Extracted material:
+---+

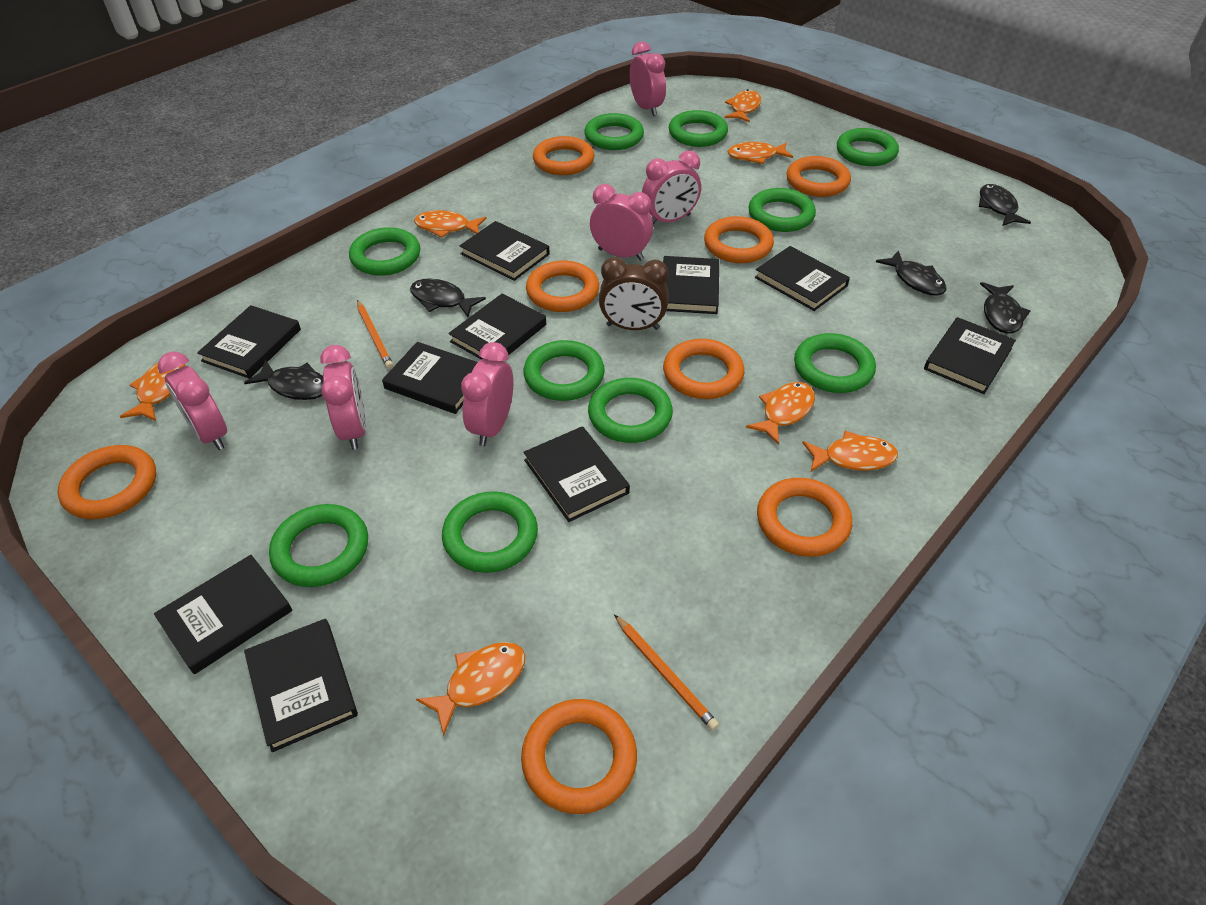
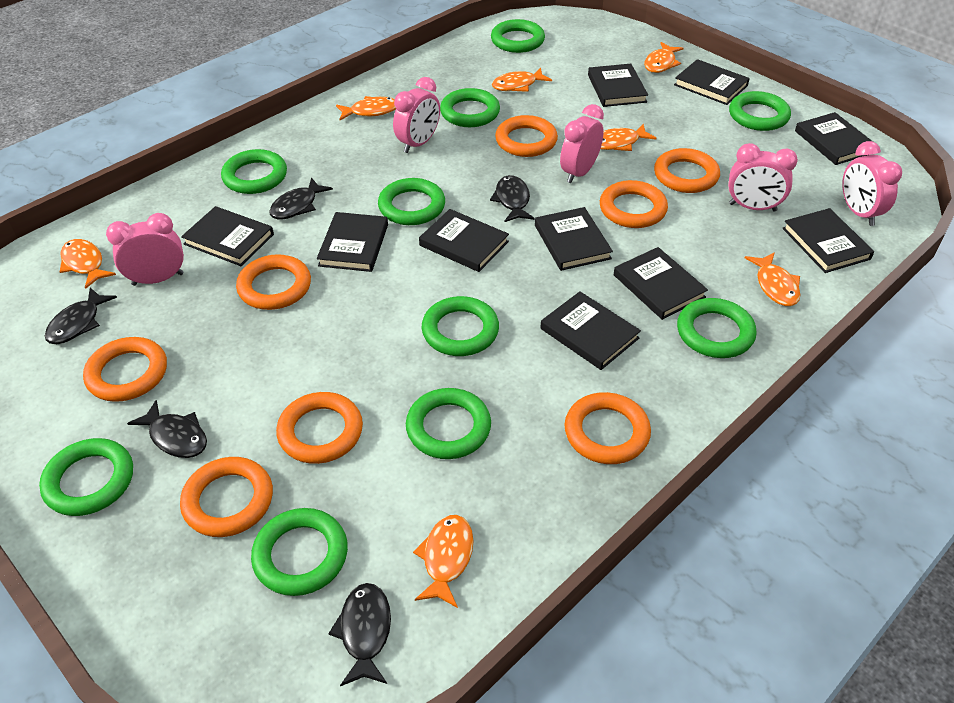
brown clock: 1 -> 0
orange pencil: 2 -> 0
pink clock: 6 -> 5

+---+

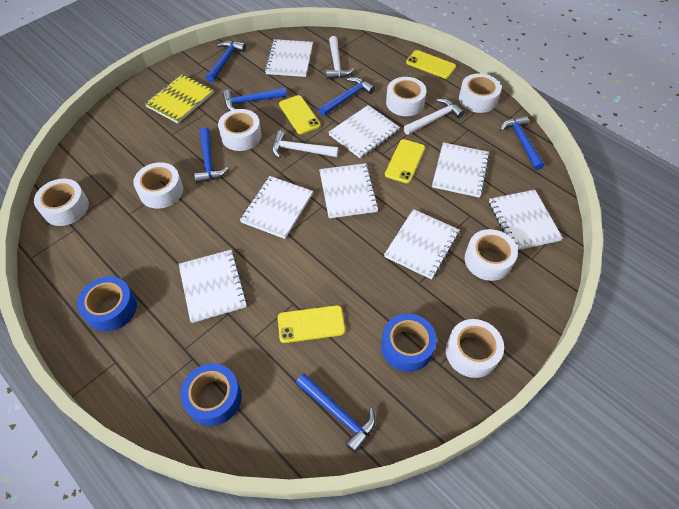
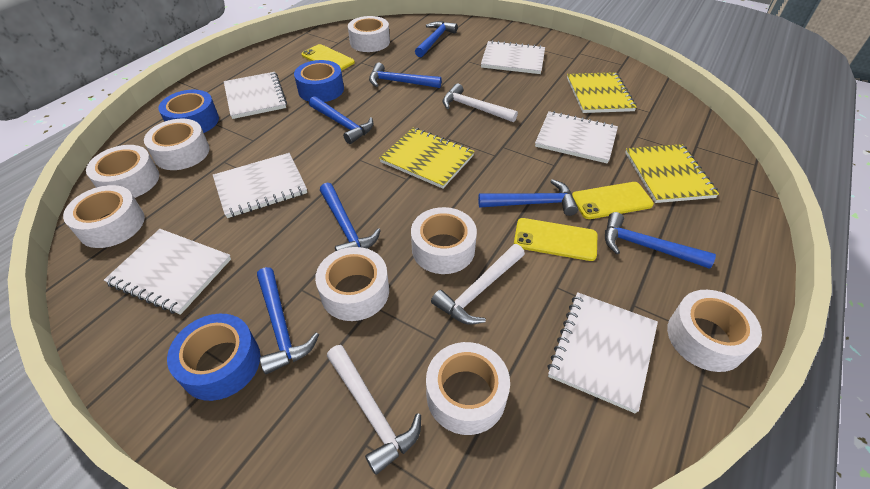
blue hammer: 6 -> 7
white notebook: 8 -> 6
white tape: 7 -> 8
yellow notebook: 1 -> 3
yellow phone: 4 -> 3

+---+

Your objective: In the listing above, locate the line containing "white tape: 7 -> 8" and the line containing "yellow phone: 4 -> 3". Transcribe those two lines and everything between them, exactly as written.

Your response:
white tape: 7 -> 8
yellow notebook: 1 -> 3
yellow phone: 4 -> 3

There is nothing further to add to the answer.